__Detected change data__

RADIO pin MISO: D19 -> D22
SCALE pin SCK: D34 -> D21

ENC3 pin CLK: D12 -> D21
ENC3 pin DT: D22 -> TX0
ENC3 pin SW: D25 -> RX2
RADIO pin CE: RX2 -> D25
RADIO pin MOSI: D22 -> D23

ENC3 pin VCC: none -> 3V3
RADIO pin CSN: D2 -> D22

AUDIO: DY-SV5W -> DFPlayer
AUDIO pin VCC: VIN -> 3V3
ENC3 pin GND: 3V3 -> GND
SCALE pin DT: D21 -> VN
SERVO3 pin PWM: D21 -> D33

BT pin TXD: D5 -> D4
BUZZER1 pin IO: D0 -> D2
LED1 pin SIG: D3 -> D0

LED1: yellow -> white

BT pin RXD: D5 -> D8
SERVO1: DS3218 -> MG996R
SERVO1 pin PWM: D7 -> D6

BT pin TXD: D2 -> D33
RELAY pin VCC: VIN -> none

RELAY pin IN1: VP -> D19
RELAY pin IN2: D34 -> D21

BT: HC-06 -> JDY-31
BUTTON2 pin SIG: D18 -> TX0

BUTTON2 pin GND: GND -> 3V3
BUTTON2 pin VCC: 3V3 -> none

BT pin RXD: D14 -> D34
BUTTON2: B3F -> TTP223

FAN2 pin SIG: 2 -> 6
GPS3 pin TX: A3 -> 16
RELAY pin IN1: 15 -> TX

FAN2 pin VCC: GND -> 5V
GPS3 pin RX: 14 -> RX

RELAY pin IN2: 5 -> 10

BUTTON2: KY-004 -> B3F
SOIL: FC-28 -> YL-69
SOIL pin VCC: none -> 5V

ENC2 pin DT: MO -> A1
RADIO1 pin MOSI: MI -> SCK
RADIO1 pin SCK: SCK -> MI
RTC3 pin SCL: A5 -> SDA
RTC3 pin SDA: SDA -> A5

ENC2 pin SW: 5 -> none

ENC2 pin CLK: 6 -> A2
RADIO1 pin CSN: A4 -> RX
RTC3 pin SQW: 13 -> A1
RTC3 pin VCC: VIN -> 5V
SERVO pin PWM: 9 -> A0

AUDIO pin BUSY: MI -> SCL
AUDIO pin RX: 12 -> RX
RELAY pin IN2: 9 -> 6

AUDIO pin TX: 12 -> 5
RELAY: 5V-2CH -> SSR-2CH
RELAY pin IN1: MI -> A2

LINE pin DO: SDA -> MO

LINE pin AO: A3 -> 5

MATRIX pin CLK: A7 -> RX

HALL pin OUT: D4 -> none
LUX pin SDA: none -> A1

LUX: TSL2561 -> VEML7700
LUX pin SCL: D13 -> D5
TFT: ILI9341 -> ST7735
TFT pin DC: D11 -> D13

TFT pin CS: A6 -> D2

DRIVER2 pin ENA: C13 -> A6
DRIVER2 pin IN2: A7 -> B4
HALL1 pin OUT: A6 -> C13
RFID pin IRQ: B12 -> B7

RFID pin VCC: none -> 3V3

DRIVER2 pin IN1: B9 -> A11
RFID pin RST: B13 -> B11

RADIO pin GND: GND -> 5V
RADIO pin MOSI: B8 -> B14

__Your objective__
Write out again every entry above, exactly as given.

__Answer space__
RADIO pin MISO: D19 -> D22
SCALE pin SCK: D34 -> D21

ENC3 pin CLK: D12 -> D21
ENC3 pin DT: D22 -> TX0
ENC3 pin SW: D25 -> RX2
RADIO pin CE: RX2 -> D25
RADIO pin MOSI: D22 -> D23

ENC3 pin VCC: none -> 3V3
RADIO pin CSN: D2 -> D22

AUDIO: DY-SV5W -> DFPlayer
AUDIO pin VCC: VIN -> 3V3
ENC3 pin GND: 3V3 -> GND
SCALE pin DT: D21 -> VN
SERVO3 pin PWM: D21 -> D33

BT pin TXD: D5 -> D4
BUZZER1 pin IO: D0 -> D2
LED1 pin SIG: D3 -> D0

LED1: yellow -> white

BT pin RXD: D5 -> D8
SERVO1: DS3218 -> MG996R
SERVO1 pin PWM: D7 -> D6

BT pin TXD: D2 -> D33
RELAY pin VCC: VIN -> none

RELAY pin IN1: VP -> D19
RELAY pin IN2: D34 -> D21

BT: HC-06 -> JDY-31
BUTTON2 pin SIG: D18 -> TX0

BUTTON2 pin GND: GND -> 3V3
BUTTON2 pin VCC: 3V3 -> none

BT pin RXD: D14 -> D34
BUTTON2: B3F -> TTP223

FAN2 pin SIG: 2 -> 6
GPS3 pin TX: A3 -> 16
RELAY pin IN1: 15 -> TX

FAN2 pin VCC: GND -> 5V
GPS3 pin RX: 14 -> RX

RELAY pin IN2: 5 -> 10

BUTTON2: KY-004 -> B3F
SOIL: FC-28 -> YL-69
SOIL pin VCC: none -> 5V

ENC2 pin DT: MO -> A1
RADIO1 pin MOSI: MI -> SCK
RADIO1 pin SCK: SCK -> MI
RTC3 pin SCL: A5 -> SDA
RTC3 pin SDA: SDA -> A5

ENC2 pin SW: 5 -> none

ENC2 pin CLK: 6 -> A2
RADIO1 pin CSN: A4 -> RX
RTC3 pin SQW: 13 -> A1
RTC3 pin VCC: VIN -> 5V
SERVO pin PWM: 9 -> A0

AUDIO pin BUSY: MI -> SCL
AUDIO pin RX: 12 -> RX
RELAY pin IN2: 9 -> 6

AUDIO pin TX: 12 -> 5
RELAY: 5V-2CH -> SSR-2CH
RELAY pin IN1: MI -> A2

LINE pin DO: SDA -> MO

LINE pin AO: A3 -> 5

MATRIX pin CLK: A7 -> RX

HALL pin OUT: D4 -> none
LUX pin SDA: none -> A1

LUX: TSL2561 -> VEML7700
LUX pin SCL: D13 -> D5
TFT: ILI9341 -> ST7735
TFT pin DC: D11 -> D13

TFT pin CS: A6 -> D2

DRIVER2 pin ENA: C13 -> A6
DRIVER2 pin IN2: A7 -> B4
HALL1 pin OUT: A6 -> C13
RFID pin IRQ: B12 -> B7

RFID pin VCC: none -> 3V3

DRIVER2 pin IN1: B9 -> A11
RFID pin RST: B13 -> B11

RADIO pin GND: GND -> 5V
RADIO pin MOSI: B8 -> B14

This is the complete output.